Task directions
The whole listing, exactly as given: write it out, leaving out each image.
(Beginning of Given information)
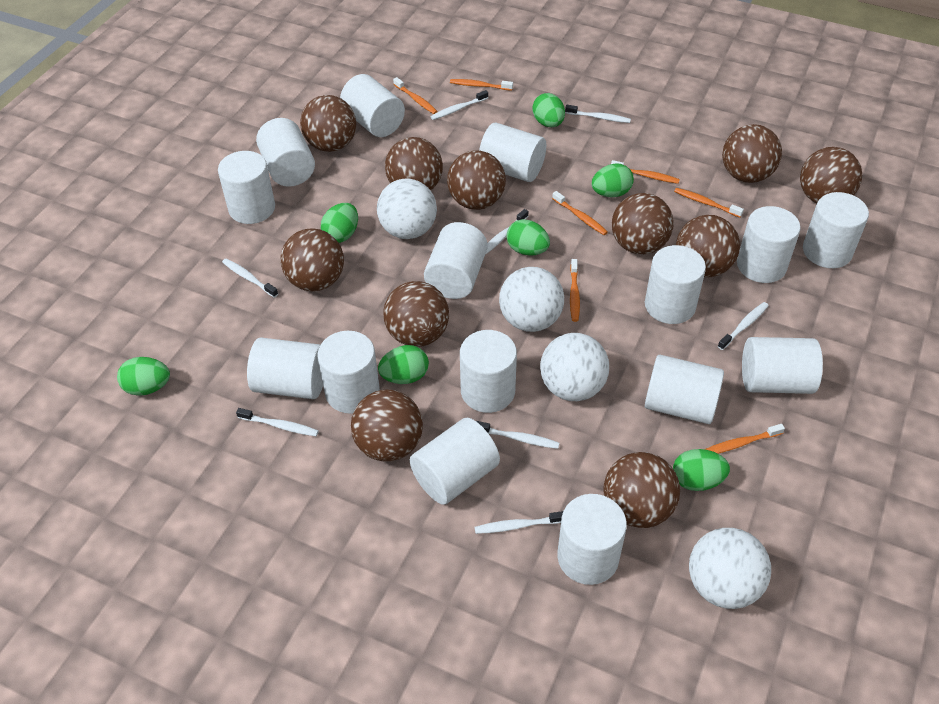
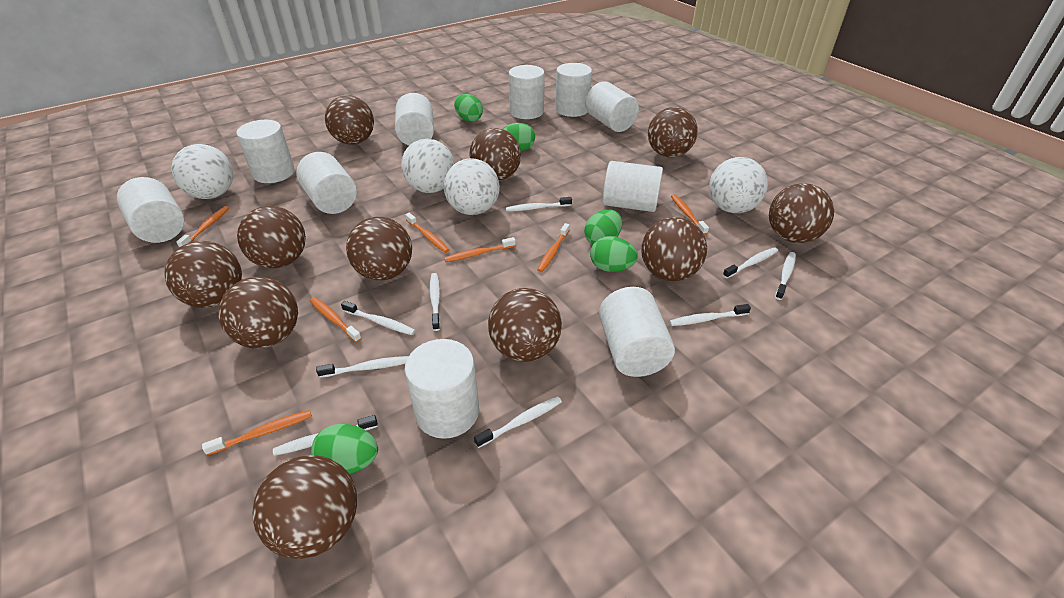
green egg: 7 -> 5
white cylinder: 15 -> 10
white toothbrush: 8 -> 9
(End of Given information)
Result of this task
green egg: 7 -> 5
white cylinder: 15 -> 10
white toothbrush: 8 -> 9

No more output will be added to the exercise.